_WORK TO BE COMPLETED_
Using the listing below, determine the count of lines with the word "nothing" and reply only with it.

_STUDY MATERIAL_
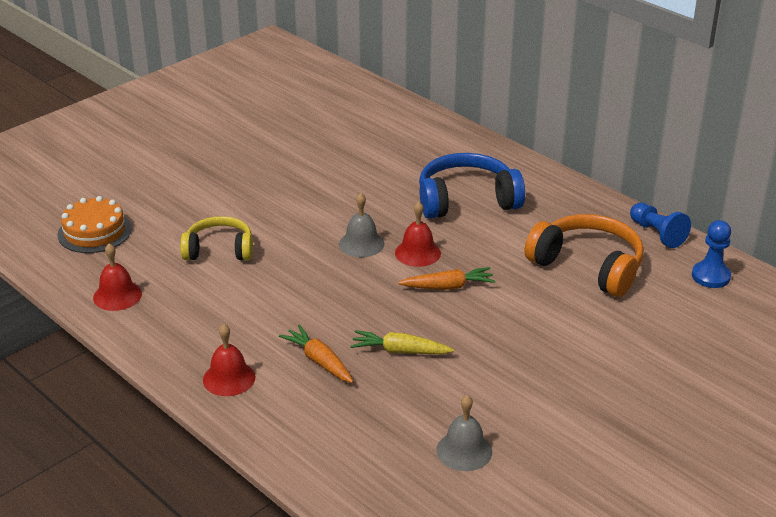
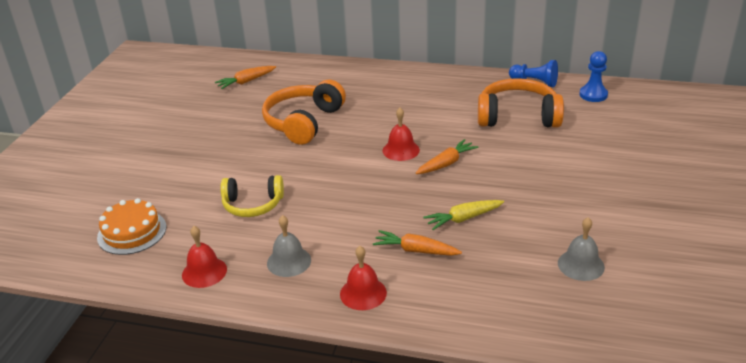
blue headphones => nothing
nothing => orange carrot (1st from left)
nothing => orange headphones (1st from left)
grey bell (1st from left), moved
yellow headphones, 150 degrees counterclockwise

_RESPONSE AREA_
3